═════ Input material

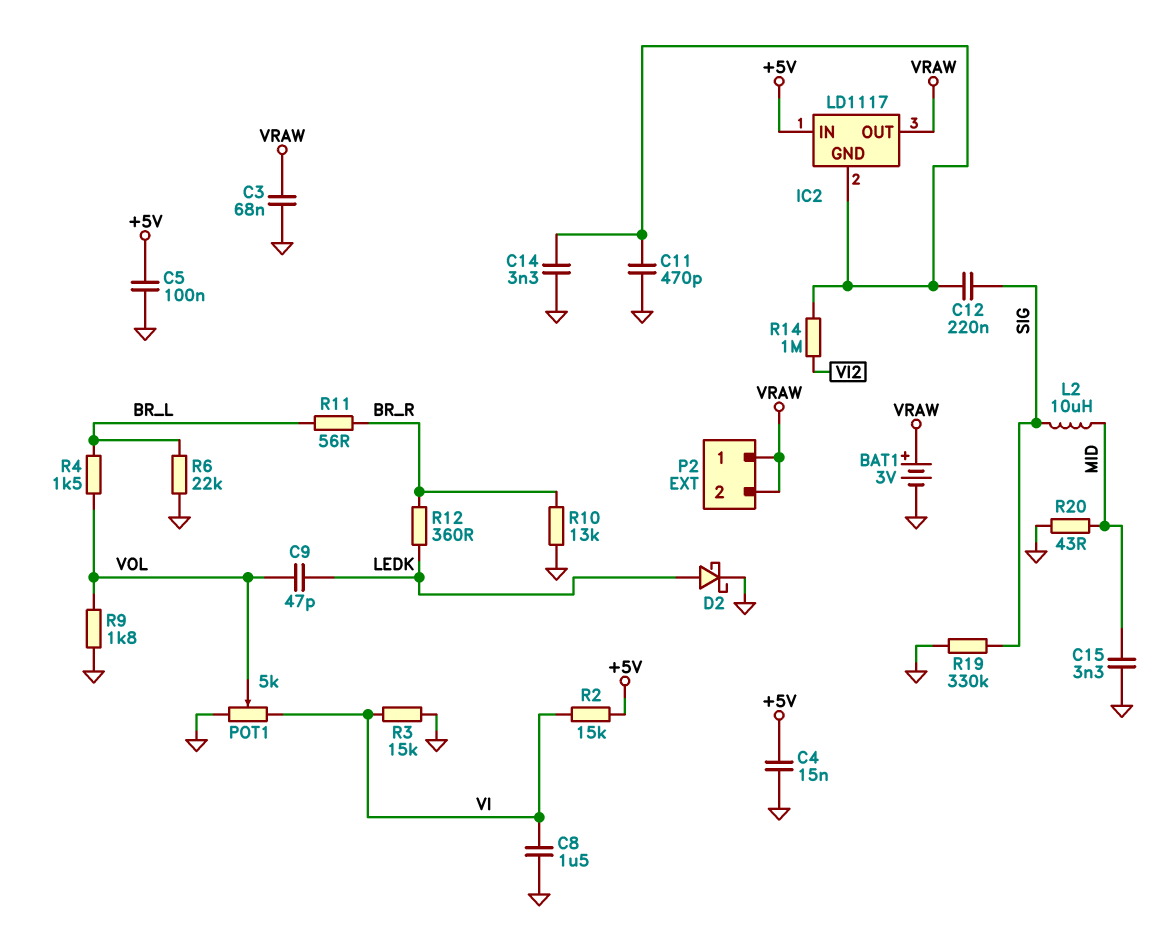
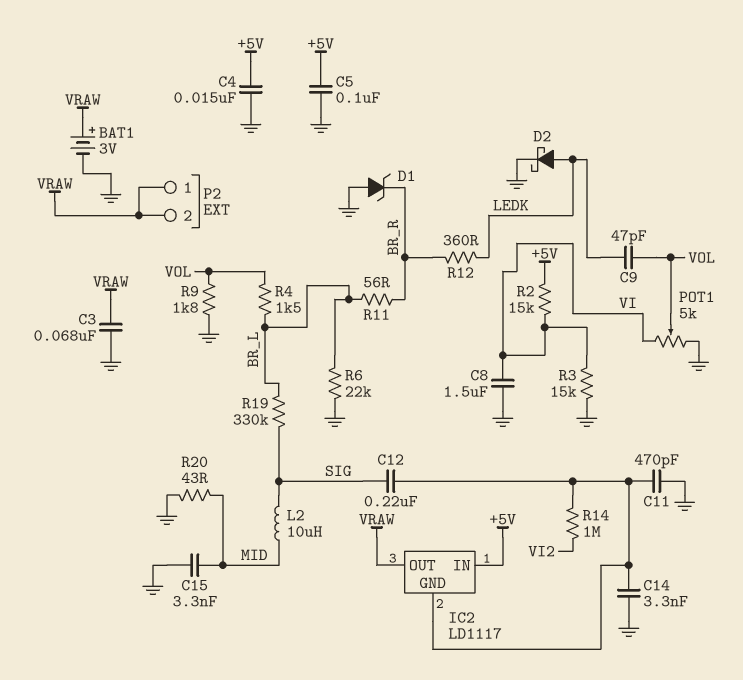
D1: none -> zener (A GND, K BR_R)
R10: 13k (BR_R, GND) -> none
R19: 330k (GND, SIG) -> 330k (BR_L, SIG)

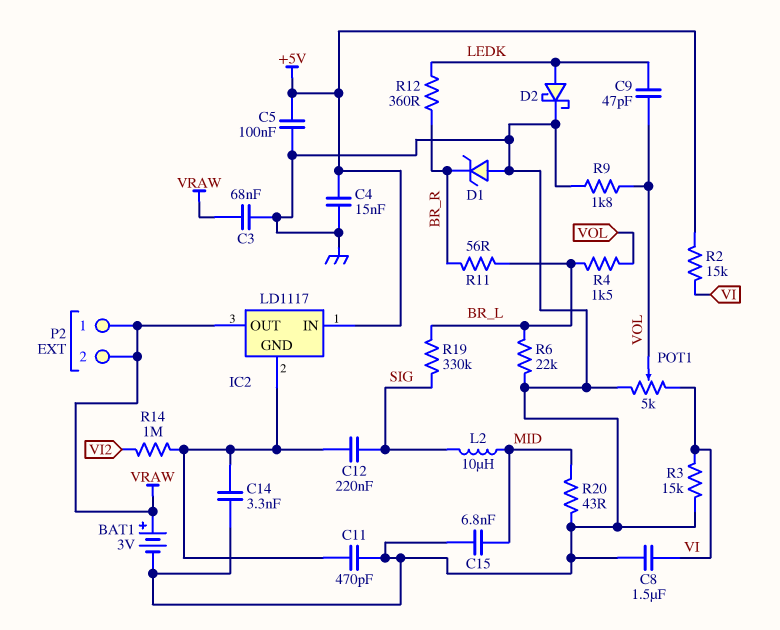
C15: 3.3nF (GND, MID) -> 6.8nF (GND, MID)

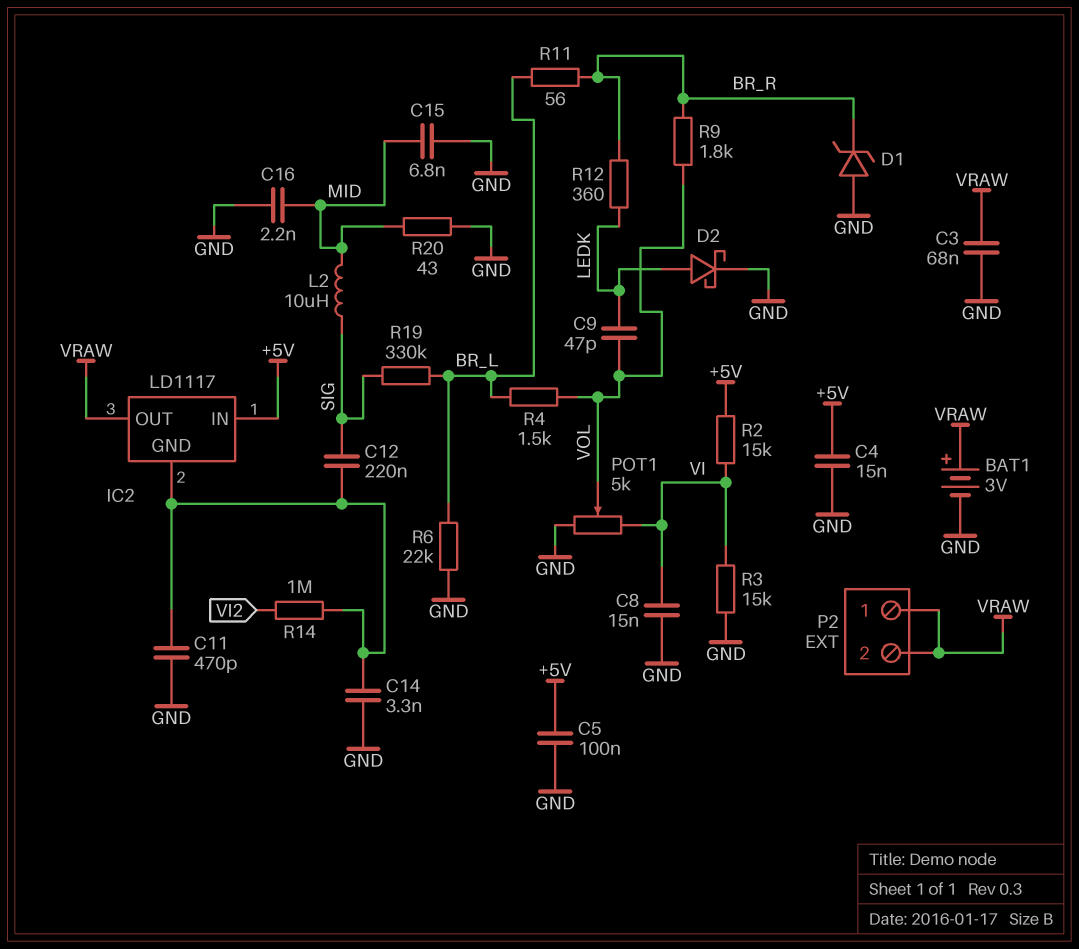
C8: 1.5uF (GND, VI) -> 15nF (GND, VI)
C16: none -> 2.2nF (GND, MID)
R9: 1.8k (GND, VOL) -> 1.8k (BR_R, VOL)

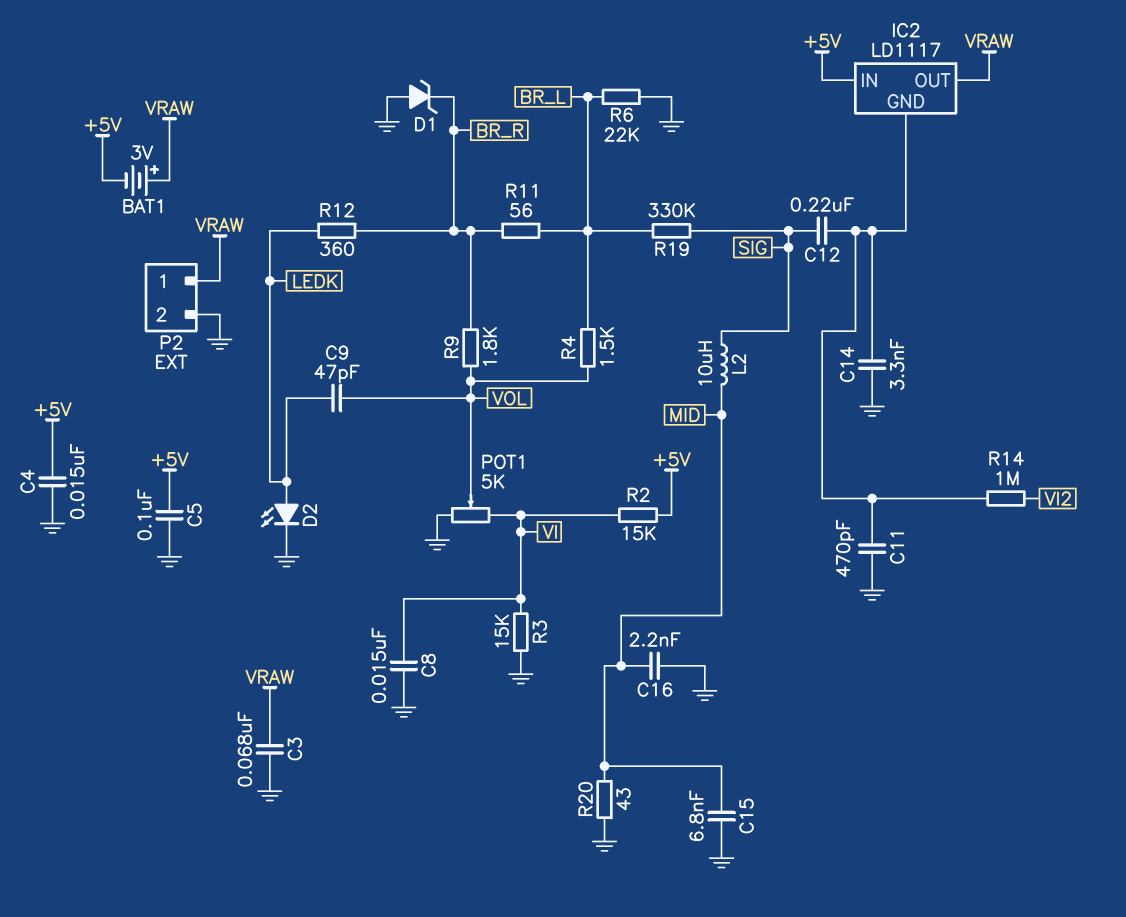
BAT1: 3V (plus VRAW, minus GND) -> 3V (plus VRAW, minus +5V)
D2: schottky (A LEDK, K GND) -> LED (A LEDK, K GND)
P2 pin 2: VRAW -> GND

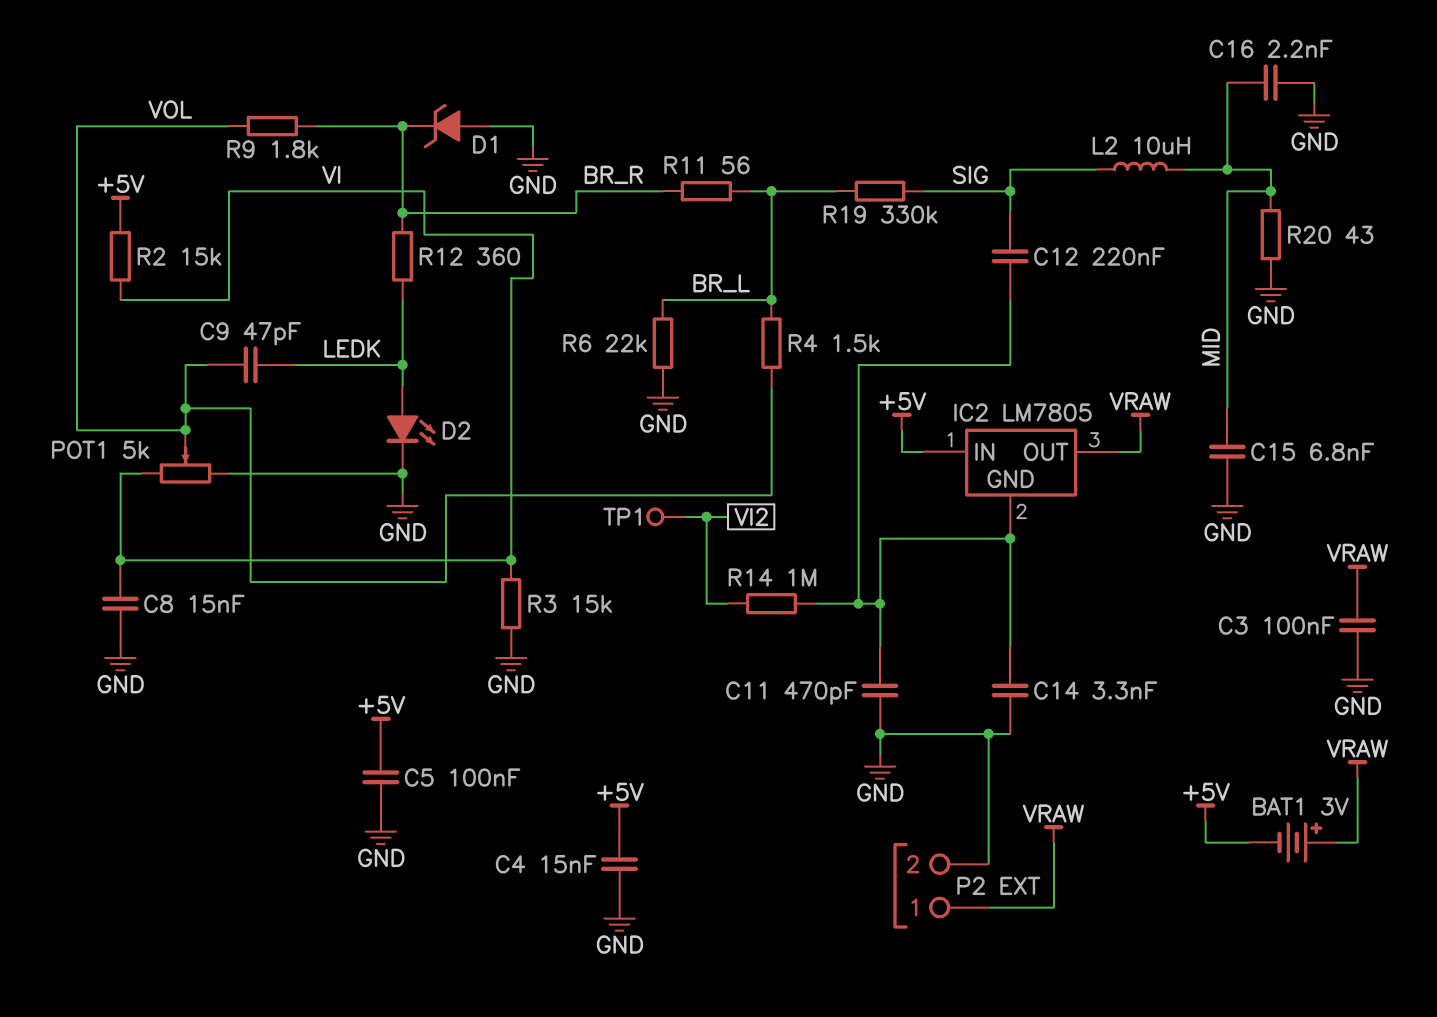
C3: 68nF (GND, VRAW) -> 100nF (GND, VRAW)
IC2: LD1117 -> LM7805
TP1: none -> test point (VI2)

══════════

◆ Prompt: For every line in the entries above that contains "VRAW", add one to a count, and give that number by itself.

◆ Worked solution: 3